▽

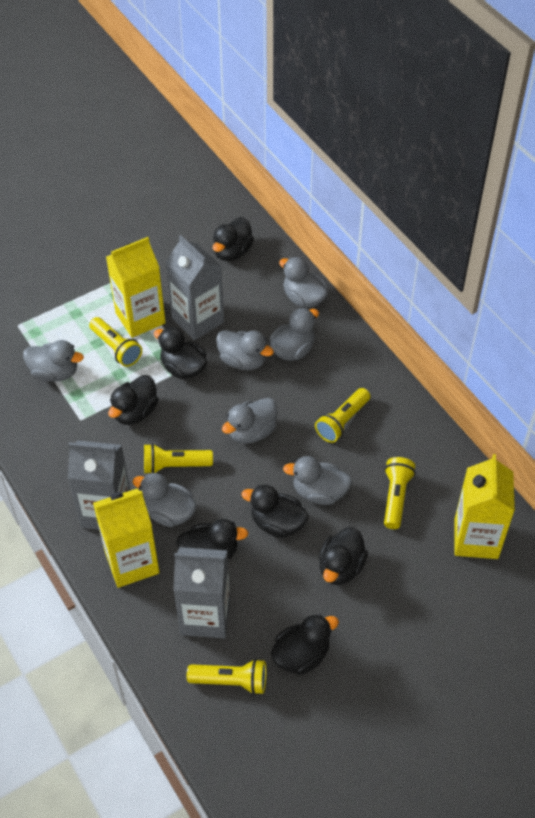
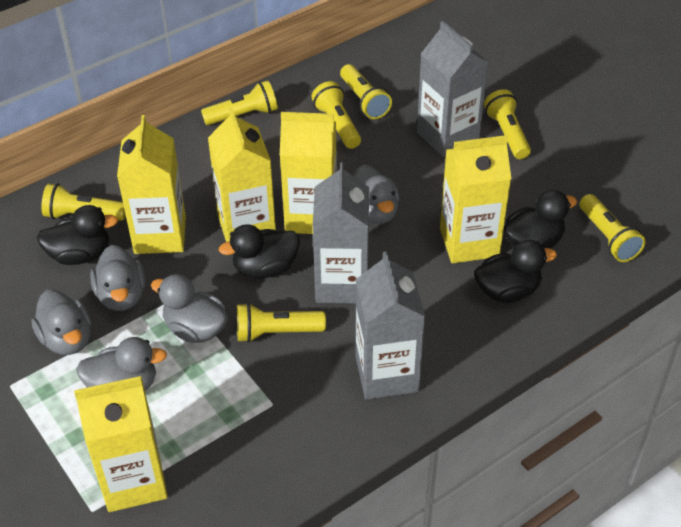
black duck: 7 -> 4
grey duck: 7 -> 5
yellow carton: 3 -> 5
yellow flashlight: 5 -> 7

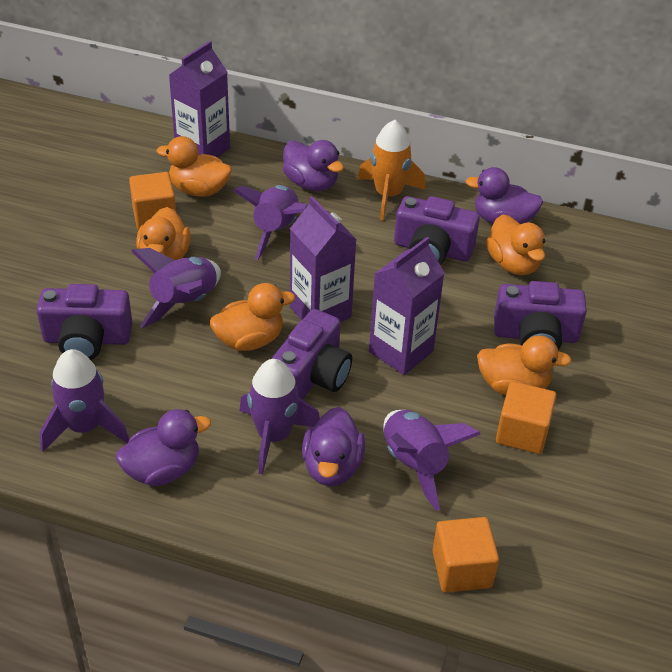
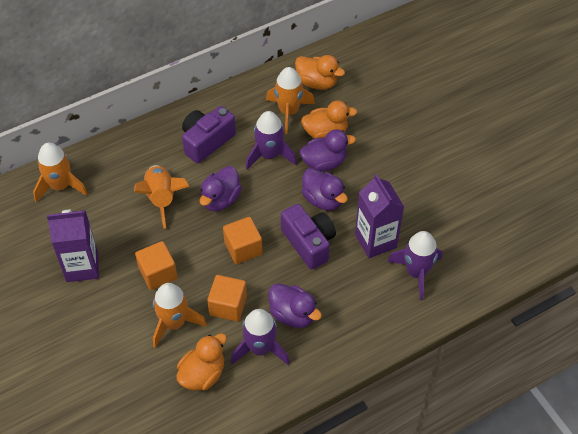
orange duck: 5 -> 3
orange rocket: 1 -> 4
purple camera: 4 -> 2
purple carton: 3 -> 2
purple rocket: 5 -> 3

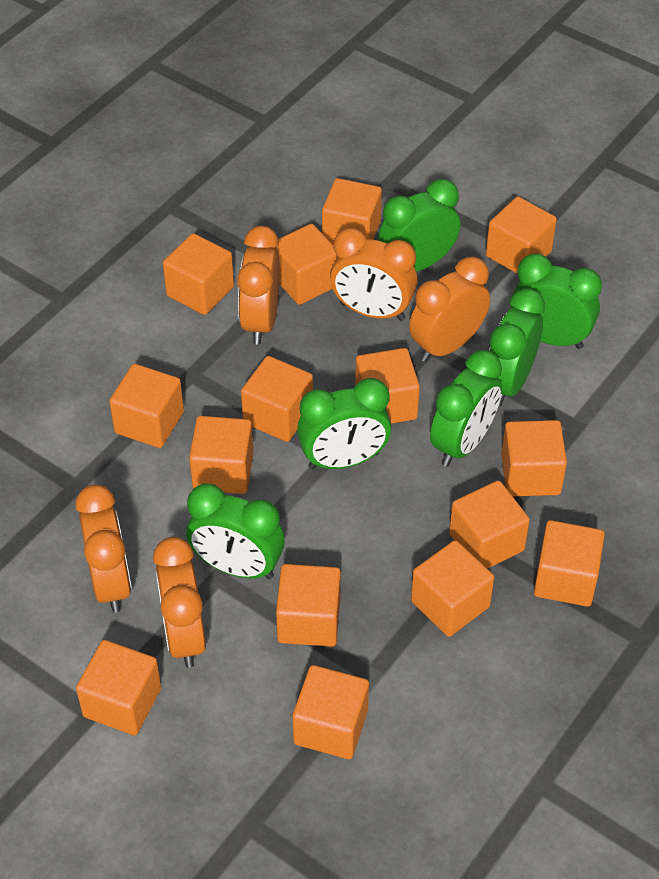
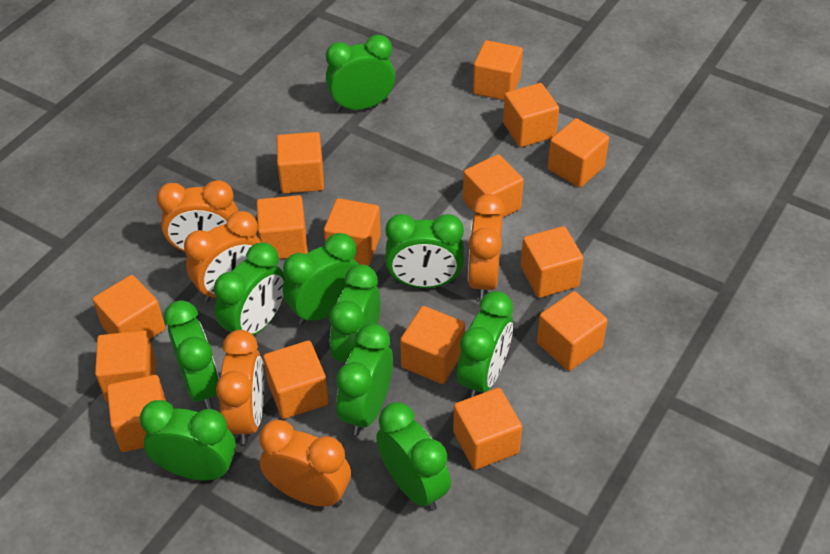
green clock: 6 -> 10

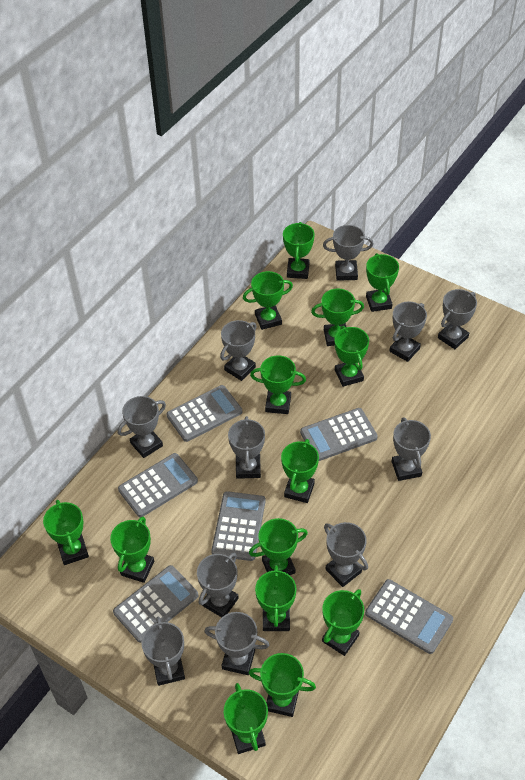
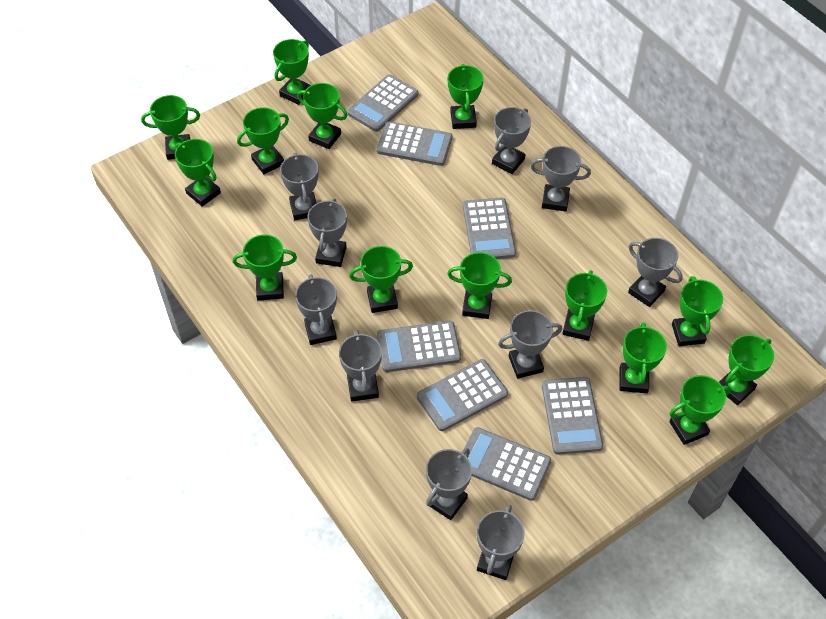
grey calculator: 6 -> 7
grey trophy: 11 -> 10

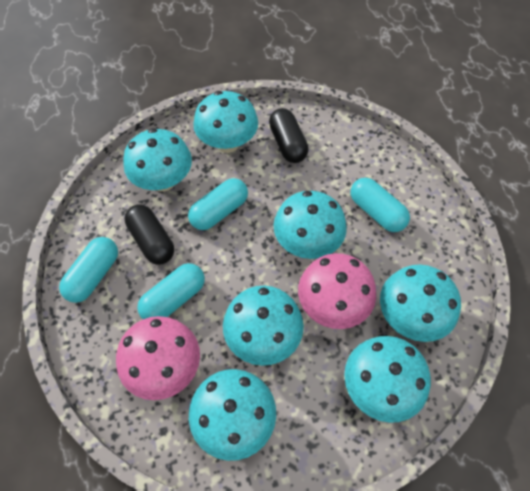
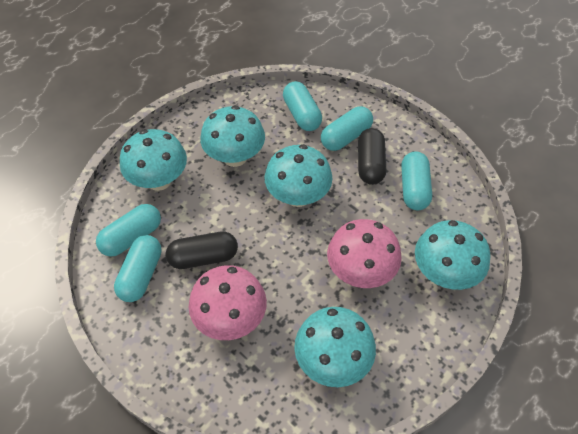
turquoise capsule: 4 -> 5
turquoise mushroom: 7 -> 5

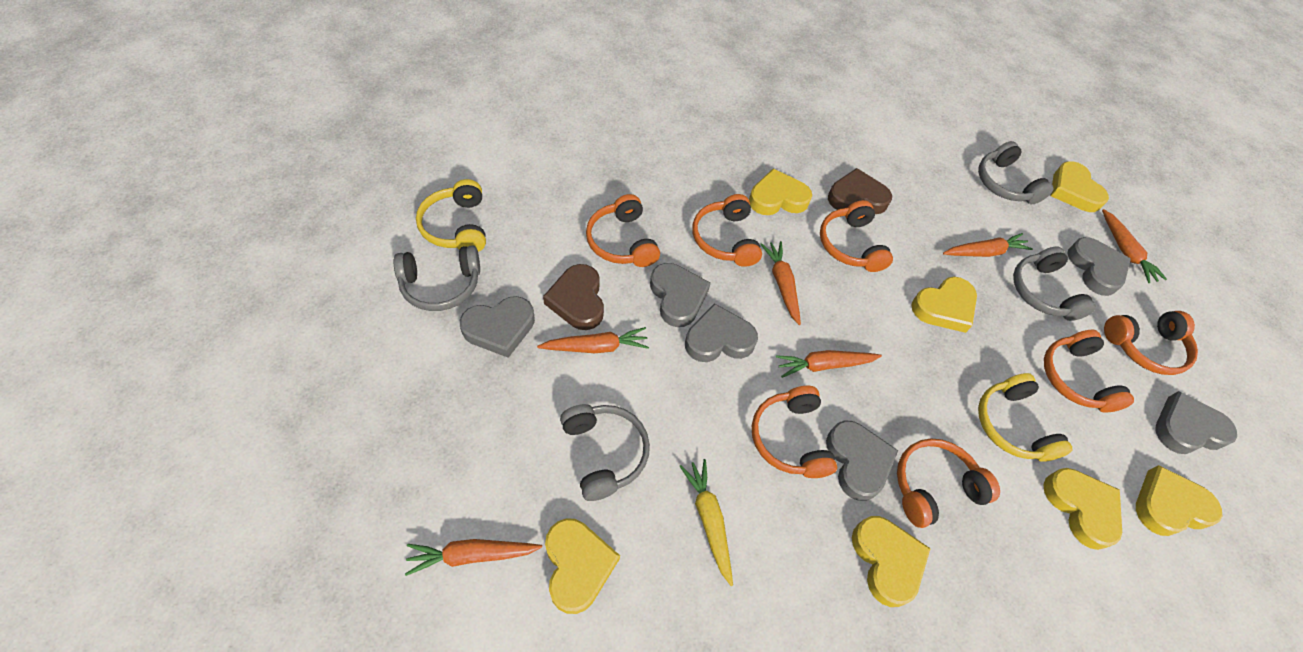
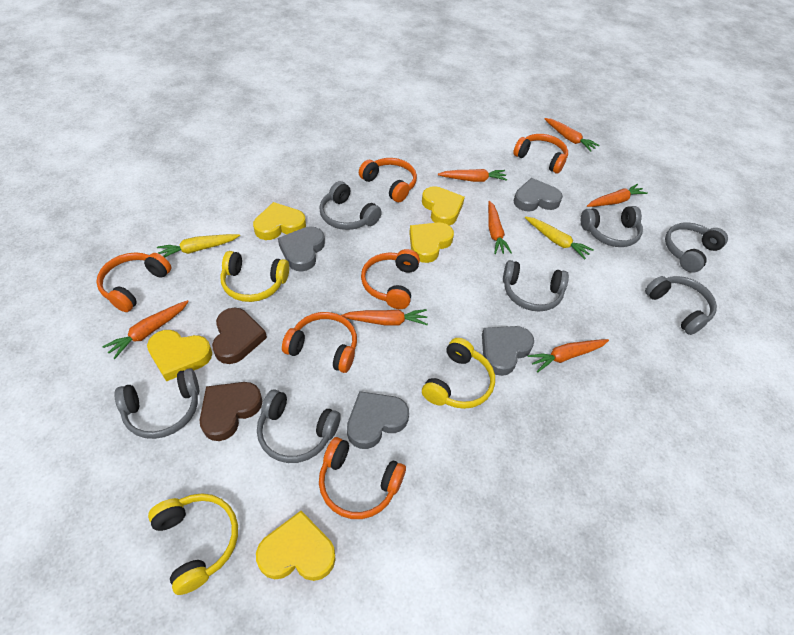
grey headphones: 4 -> 7
grey heart: 6 -> 4
orange carrot: 6 -> 7
orange headphones: 7 -> 6
yellow carrot: 1 -> 2
yellow headphones: 2 -> 3
yellow heart: 7 -> 5

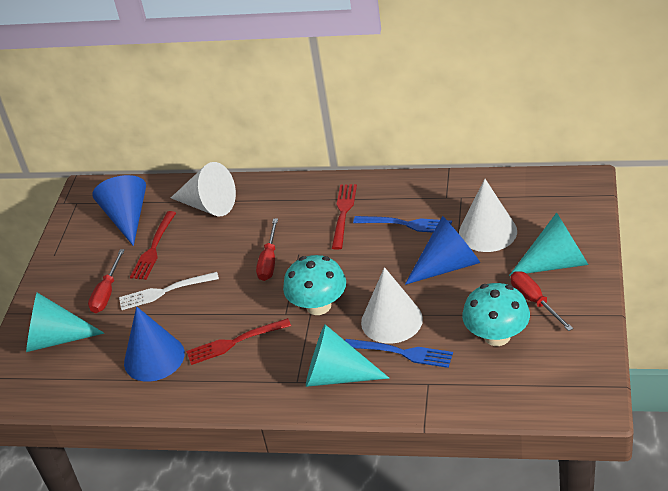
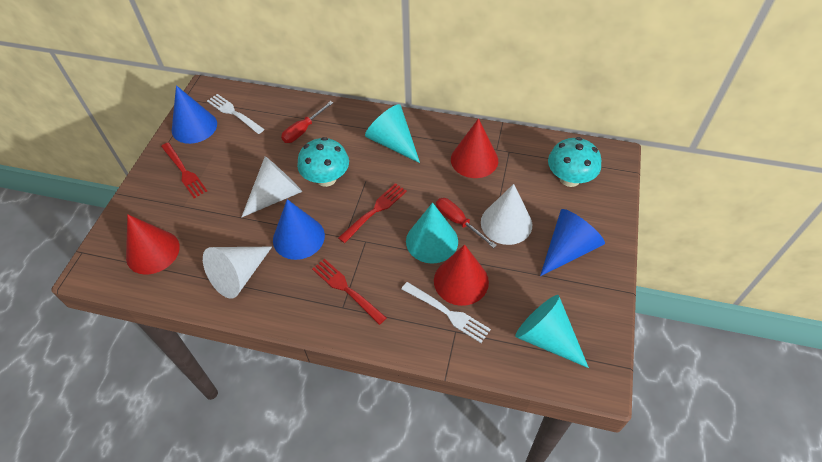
blue fork: 2 -> 0
red cone: 0 -> 3
red screwdriver: 3 -> 2
white fork: 1 -> 2

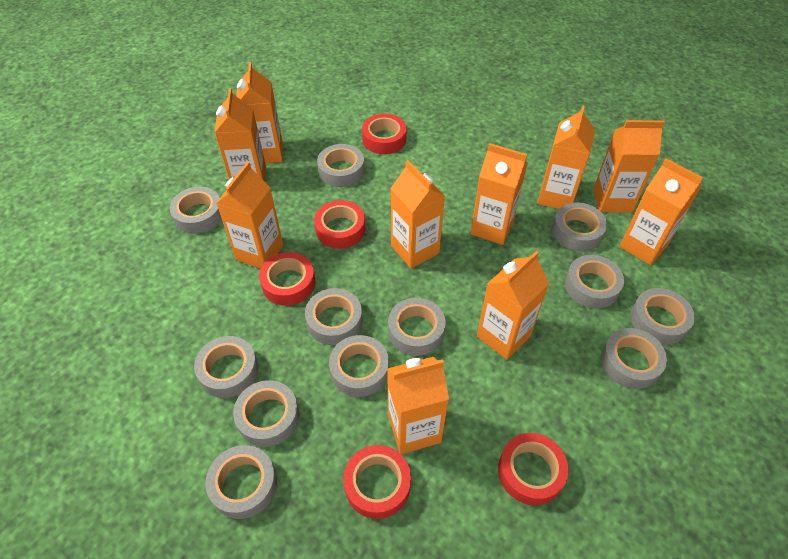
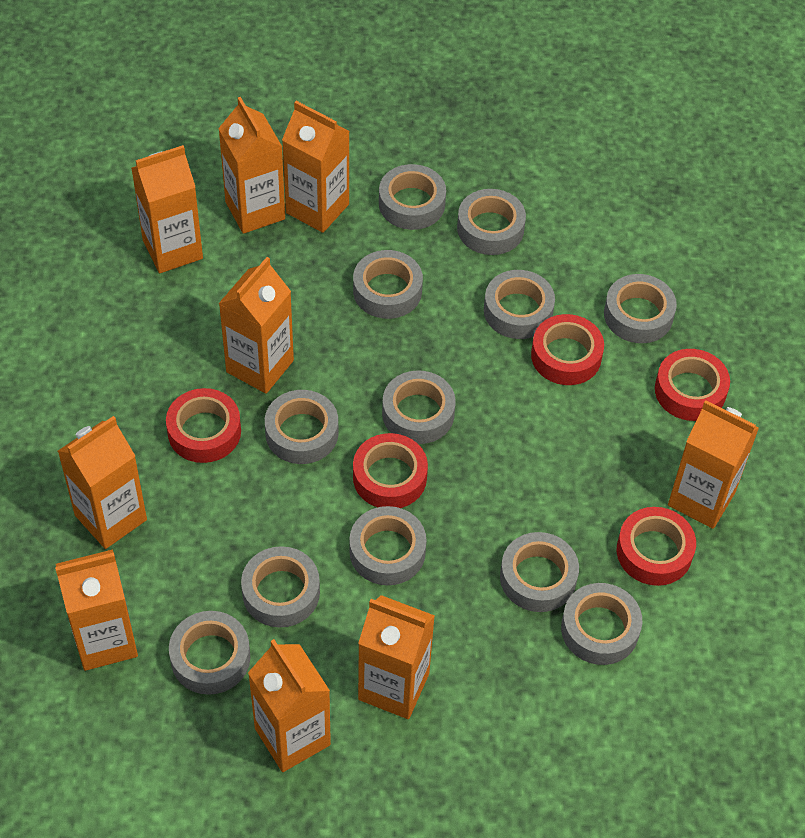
orange carton: 10 -> 9

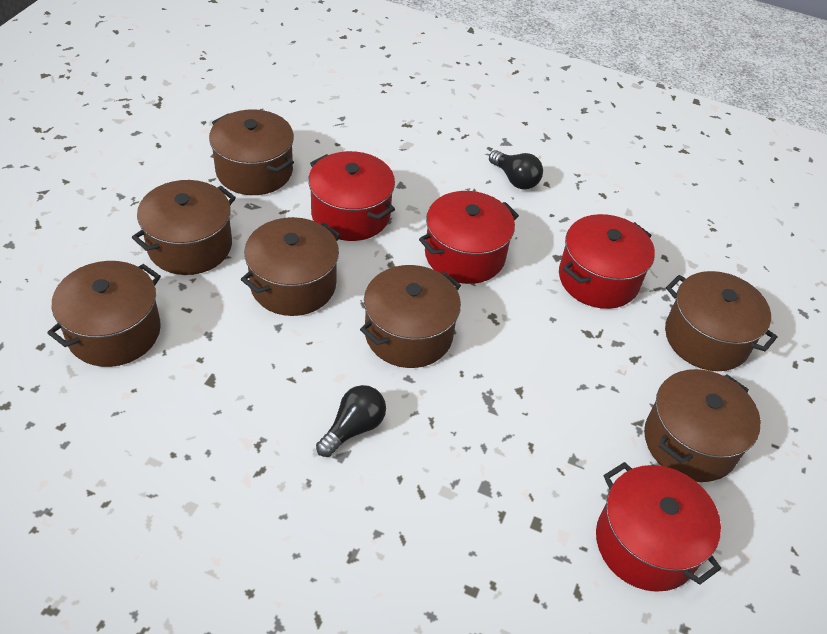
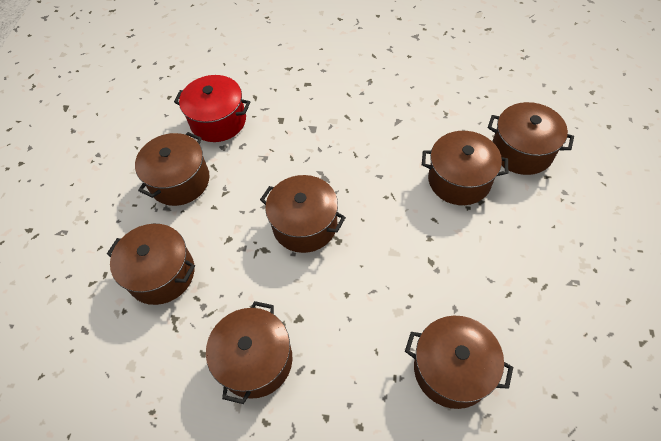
black light bulb: 2 -> 0
red pot: 4 -> 1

△

> [REQUIREMENT] Copy everything in the listing above exactly except the pictures.

> [EXPECTED ANSWER]
black duck: 7 -> 4
grey duck: 7 -> 5
yellow carton: 3 -> 5
yellow flashlight: 5 -> 7

orange duck: 5 -> 3
orange rocket: 1 -> 4
purple camera: 4 -> 2
purple carton: 3 -> 2
purple rocket: 5 -> 3

green clock: 6 -> 10

grey calculator: 6 -> 7
grey trophy: 11 -> 10

turquoise capsule: 4 -> 5
turquoise mushroom: 7 -> 5

grey headphones: 4 -> 7
grey heart: 6 -> 4
orange carrot: 6 -> 7
orange headphones: 7 -> 6
yellow carrot: 1 -> 2
yellow headphones: 2 -> 3
yellow heart: 7 -> 5

blue fork: 2 -> 0
red cone: 0 -> 3
red screwdriver: 3 -> 2
white fork: 1 -> 2

orange carton: 10 -> 9

black light bulb: 2 -> 0
red pot: 4 -> 1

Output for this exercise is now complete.